[LISTED RECORDS]

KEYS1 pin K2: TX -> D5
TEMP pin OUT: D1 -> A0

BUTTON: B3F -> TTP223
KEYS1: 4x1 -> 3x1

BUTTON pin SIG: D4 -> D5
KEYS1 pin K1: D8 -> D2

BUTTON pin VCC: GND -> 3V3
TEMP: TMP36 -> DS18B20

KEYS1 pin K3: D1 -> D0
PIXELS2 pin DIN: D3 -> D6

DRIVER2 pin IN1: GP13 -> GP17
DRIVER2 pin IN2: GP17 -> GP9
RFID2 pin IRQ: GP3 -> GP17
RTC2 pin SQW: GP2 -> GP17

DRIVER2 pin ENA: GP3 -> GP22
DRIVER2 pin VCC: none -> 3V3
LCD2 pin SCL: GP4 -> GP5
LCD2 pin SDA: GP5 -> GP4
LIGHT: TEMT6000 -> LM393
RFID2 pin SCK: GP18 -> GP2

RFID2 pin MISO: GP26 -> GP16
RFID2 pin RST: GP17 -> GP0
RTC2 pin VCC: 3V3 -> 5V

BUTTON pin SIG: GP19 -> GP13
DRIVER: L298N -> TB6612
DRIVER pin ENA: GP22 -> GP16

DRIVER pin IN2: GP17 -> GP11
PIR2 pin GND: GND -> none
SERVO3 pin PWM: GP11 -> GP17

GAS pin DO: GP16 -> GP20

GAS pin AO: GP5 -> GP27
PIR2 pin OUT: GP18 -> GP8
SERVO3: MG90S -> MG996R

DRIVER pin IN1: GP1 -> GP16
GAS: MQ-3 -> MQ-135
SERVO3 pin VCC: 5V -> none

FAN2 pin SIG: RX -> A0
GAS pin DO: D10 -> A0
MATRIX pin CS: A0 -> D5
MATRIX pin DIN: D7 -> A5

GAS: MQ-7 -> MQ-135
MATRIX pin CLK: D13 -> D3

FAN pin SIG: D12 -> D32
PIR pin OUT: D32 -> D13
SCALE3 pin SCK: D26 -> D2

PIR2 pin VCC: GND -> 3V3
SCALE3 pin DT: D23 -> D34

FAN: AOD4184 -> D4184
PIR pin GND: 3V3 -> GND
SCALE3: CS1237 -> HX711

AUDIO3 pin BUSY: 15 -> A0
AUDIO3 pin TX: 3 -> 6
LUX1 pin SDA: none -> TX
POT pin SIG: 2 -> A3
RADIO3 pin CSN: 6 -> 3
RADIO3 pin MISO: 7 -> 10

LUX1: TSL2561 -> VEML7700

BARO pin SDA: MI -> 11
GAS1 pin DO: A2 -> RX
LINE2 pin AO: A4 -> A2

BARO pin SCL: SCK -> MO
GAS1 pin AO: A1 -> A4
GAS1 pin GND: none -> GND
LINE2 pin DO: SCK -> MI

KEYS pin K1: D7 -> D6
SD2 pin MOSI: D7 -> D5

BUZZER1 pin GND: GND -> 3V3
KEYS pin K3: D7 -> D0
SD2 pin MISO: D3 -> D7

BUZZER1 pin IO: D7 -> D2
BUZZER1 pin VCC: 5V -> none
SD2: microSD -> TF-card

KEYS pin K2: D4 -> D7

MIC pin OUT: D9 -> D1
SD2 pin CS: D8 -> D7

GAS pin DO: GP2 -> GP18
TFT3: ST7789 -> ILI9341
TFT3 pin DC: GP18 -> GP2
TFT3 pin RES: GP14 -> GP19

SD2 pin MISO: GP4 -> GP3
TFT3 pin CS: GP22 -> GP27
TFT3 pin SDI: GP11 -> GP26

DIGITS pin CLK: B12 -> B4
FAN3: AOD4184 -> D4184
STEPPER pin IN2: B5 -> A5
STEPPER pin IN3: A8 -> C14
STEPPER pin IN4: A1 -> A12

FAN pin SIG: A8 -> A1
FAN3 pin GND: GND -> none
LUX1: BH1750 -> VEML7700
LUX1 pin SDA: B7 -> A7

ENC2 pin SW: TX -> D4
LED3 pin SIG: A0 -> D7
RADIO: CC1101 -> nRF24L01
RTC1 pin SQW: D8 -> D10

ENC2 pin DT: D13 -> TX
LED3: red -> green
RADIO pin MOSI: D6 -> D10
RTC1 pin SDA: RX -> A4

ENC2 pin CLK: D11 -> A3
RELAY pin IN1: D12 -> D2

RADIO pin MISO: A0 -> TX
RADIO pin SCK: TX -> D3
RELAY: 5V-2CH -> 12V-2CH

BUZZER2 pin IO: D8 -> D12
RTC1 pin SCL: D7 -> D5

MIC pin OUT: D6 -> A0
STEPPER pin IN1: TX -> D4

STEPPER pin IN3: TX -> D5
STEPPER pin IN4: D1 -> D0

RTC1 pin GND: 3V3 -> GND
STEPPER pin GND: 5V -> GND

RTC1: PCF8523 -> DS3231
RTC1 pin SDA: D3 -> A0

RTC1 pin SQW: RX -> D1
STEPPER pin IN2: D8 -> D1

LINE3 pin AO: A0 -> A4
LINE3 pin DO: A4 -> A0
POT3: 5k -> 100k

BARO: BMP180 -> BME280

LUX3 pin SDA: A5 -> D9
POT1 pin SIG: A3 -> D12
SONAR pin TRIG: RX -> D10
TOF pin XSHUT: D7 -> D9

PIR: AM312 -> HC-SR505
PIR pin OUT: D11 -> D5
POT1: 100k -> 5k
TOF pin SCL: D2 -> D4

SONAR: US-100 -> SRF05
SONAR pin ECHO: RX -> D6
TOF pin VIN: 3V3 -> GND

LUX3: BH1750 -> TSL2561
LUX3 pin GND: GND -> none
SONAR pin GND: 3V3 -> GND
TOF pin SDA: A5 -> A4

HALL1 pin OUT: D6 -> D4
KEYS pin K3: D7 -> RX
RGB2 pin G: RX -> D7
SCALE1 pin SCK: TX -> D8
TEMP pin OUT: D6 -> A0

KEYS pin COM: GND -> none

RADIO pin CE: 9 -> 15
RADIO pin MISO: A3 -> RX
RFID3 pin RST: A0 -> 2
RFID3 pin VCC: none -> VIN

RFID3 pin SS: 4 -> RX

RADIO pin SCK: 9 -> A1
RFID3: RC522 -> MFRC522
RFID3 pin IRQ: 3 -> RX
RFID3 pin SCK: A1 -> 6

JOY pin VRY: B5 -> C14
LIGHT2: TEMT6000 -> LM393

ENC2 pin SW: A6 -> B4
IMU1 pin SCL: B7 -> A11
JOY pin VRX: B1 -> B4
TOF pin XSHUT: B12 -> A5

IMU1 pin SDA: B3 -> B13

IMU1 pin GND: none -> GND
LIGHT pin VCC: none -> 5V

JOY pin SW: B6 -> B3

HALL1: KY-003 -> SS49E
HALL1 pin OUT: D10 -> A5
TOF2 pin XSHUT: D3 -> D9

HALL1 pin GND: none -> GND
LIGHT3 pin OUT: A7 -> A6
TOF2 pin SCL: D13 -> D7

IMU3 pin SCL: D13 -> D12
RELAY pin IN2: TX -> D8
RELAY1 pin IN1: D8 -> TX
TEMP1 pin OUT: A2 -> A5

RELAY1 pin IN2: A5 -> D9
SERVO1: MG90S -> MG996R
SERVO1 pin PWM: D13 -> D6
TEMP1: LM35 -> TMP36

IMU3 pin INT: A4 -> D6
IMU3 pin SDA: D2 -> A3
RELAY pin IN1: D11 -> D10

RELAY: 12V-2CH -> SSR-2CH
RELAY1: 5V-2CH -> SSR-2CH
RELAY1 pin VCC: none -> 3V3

[/LISTED RECORDS]

ACTIVITY. Take the lines above from the one containing "BARO pin SCL: SCK -> MO" down to the one containing "POT1 pin SIG: A3 -> D12", and transcribe them exactly, both ends included.

WRITTEN RESPONSE.
BARO pin SCL: SCK -> MO
GAS1 pin AO: A1 -> A4
GAS1 pin GND: none -> GND
LINE2 pin DO: SCK -> MI

KEYS pin K1: D7 -> D6
SD2 pin MOSI: D7 -> D5

BUZZER1 pin GND: GND -> 3V3
KEYS pin K3: D7 -> D0
SD2 pin MISO: D3 -> D7

BUZZER1 pin IO: D7 -> D2
BUZZER1 pin VCC: 5V -> none
SD2: microSD -> TF-card

KEYS pin K2: D4 -> D7

MIC pin OUT: D9 -> D1
SD2 pin CS: D8 -> D7

GAS pin DO: GP2 -> GP18
TFT3: ST7789 -> ILI9341
TFT3 pin DC: GP18 -> GP2
TFT3 pin RES: GP14 -> GP19

SD2 pin MISO: GP4 -> GP3
TFT3 pin CS: GP22 -> GP27
TFT3 pin SDI: GP11 -> GP26

DIGITS pin CLK: B12 -> B4
FAN3: AOD4184 -> D4184
STEPPER pin IN2: B5 -> A5
STEPPER pin IN3: A8 -> C14
STEPPER pin IN4: A1 -> A12

FAN pin SIG: A8 -> A1
FAN3 pin GND: GND -> none
LUX1: BH1750 -> VEML7700
LUX1 pin SDA: B7 -> A7

ENC2 pin SW: TX -> D4
LED3 pin SIG: A0 -> D7
RADIO: CC1101 -> nRF24L01
RTC1 pin SQW: D8 -> D10

ENC2 pin DT: D13 -> TX
LED3: red -> green
RADIO pin MOSI: D6 -> D10
RTC1 pin SDA: RX -> A4

ENC2 pin CLK: D11 -> A3
RELAY pin IN1: D12 -> D2

RADIO pin MISO: A0 -> TX
RADIO pin SCK: TX -> D3
RELAY: 5V-2CH -> 12V-2CH

BUZZER2 pin IO: D8 -> D12
RTC1 pin SCL: D7 -> D5

MIC pin OUT: D6 -> A0
STEPPER pin IN1: TX -> D4

STEPPER pin IN3: TX -> D5
STEPPER pin IN4: D1 -> D0

RTC1 pin GND: 3V3 -> GND
STEPPER pin GND: 5V -> GND

RTC1: PCF8523 -> DS3231
RTC1 pin SDA: D3 -> A0

RTC1 pin SQW: RX -> D1
STEPPER pin IN2: D8 -> D1

LINE3 pin AO: A0 -> A4
LINE3 pin DO: A4 -> A0
POT3: 5k -> 100k

BARO: BMP180 -> BME280

LUX3 pin SDA: A5 -> D9
POT1 pin SIG: A3 -> D12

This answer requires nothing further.